What to produce:
Only some lines are wanted. Transcribe, exactly, the lines below from the line with "(586, 216) = (386, 463): green" up to and including the line with "(238, 379) = (306, 368): red vase -> none".

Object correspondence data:
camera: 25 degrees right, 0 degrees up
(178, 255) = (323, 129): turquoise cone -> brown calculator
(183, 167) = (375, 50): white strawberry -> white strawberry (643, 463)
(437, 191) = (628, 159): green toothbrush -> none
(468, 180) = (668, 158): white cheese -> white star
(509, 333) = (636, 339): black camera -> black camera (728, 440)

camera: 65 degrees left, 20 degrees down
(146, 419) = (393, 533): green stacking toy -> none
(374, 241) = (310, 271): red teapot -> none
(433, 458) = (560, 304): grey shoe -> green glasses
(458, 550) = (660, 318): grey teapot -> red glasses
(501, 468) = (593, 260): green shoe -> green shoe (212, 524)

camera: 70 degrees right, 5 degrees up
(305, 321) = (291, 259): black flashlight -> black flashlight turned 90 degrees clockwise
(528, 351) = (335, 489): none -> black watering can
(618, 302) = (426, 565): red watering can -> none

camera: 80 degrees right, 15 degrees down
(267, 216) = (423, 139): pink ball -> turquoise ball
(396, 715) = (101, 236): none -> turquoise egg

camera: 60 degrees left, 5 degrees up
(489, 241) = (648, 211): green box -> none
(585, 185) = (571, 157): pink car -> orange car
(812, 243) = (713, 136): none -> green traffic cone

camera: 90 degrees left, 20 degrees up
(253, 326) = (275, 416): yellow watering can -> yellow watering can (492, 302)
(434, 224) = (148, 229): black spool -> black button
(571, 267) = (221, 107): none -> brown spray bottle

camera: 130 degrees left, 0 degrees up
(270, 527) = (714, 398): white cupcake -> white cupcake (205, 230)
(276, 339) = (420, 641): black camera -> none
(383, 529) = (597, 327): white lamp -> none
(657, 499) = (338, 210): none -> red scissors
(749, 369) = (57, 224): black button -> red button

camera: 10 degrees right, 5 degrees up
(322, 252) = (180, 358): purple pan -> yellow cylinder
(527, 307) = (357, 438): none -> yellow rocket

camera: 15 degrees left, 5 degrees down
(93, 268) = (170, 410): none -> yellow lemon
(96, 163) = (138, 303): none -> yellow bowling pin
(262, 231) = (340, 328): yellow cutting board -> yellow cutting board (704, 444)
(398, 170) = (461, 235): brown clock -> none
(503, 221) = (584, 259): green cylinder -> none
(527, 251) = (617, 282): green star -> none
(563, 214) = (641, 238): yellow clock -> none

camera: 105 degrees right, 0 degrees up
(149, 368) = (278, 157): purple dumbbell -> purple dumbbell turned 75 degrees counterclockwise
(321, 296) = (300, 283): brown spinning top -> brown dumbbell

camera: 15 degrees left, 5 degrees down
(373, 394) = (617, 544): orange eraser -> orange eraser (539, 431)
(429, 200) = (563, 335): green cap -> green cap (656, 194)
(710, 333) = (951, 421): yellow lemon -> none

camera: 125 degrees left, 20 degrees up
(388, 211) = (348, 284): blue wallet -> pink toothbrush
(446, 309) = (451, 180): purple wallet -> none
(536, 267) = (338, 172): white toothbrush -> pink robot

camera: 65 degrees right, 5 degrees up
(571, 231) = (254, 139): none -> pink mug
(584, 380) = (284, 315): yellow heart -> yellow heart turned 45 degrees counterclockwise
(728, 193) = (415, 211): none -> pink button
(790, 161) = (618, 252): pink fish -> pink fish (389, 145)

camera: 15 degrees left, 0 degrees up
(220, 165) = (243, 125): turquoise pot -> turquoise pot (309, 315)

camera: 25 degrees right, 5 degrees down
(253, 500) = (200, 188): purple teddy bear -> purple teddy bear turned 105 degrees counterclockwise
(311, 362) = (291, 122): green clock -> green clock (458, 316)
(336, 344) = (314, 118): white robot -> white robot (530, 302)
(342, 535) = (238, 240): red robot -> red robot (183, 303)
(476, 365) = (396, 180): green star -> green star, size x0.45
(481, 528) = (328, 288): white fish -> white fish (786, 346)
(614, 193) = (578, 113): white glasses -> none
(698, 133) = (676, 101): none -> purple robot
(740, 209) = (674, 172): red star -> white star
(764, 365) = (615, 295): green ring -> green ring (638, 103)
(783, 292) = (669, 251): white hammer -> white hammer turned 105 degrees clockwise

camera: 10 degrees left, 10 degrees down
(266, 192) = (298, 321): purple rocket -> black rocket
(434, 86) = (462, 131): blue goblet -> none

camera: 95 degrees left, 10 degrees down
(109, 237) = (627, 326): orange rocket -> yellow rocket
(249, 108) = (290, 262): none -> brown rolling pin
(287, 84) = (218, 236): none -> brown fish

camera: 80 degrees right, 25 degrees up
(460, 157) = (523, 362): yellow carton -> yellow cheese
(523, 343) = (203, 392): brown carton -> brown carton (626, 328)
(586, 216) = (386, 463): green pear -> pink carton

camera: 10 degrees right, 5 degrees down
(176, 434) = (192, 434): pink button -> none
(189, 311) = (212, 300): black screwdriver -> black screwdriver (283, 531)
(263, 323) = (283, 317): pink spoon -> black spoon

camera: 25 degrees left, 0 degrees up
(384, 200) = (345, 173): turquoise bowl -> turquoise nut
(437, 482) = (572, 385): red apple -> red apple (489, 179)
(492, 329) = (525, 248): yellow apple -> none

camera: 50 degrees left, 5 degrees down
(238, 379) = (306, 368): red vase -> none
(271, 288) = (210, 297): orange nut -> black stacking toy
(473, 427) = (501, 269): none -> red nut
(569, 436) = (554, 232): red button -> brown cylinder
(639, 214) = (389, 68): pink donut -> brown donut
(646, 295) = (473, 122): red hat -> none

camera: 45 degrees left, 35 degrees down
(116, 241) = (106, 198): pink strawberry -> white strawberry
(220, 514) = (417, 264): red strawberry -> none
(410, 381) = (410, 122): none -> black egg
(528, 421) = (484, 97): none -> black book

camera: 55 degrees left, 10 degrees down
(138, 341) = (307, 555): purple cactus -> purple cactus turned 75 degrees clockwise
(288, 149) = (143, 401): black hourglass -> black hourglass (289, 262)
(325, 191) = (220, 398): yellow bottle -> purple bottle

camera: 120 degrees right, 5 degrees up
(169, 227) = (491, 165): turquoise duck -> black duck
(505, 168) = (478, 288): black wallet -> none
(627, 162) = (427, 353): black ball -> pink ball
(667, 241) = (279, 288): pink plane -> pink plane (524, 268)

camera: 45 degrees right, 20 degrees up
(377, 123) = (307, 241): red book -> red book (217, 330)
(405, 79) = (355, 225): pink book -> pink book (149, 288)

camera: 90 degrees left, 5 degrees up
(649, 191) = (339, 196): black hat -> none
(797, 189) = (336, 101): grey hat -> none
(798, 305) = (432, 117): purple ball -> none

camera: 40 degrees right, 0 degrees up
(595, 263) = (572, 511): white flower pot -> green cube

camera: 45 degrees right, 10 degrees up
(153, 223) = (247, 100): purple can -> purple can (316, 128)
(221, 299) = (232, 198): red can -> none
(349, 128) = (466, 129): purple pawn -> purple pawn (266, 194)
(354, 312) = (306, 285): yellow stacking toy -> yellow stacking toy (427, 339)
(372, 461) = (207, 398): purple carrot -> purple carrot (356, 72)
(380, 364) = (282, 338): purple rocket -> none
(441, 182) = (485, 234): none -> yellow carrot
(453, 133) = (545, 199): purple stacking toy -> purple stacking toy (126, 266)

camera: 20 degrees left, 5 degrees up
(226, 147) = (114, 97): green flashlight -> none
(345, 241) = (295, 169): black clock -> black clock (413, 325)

Solution to this problem:
(586, 216) = (386, 463): green pear -> pink carton

camera: 10 degrees right, 5 degrees down
(176, 434) = (192, 434): pink button -> none
(189, 311) = (212, 300): black screwdriver -> black screwdriver (283, 531)
(263, 323) = (283, 317): pink spoon -> black spoon

camera: 25 degrees left, 0 degrees up
(384, 200) = (345, 173): turquoise bowl -> turquoise nut
(437, 482) = (572, 385): red apple -> red apple (489, 179)
(492, 329) = (525, 248): yellow apple -> none

camera: 50 degrees left, 5 degrees down
(238, 379) = (306, 368): red vase -> none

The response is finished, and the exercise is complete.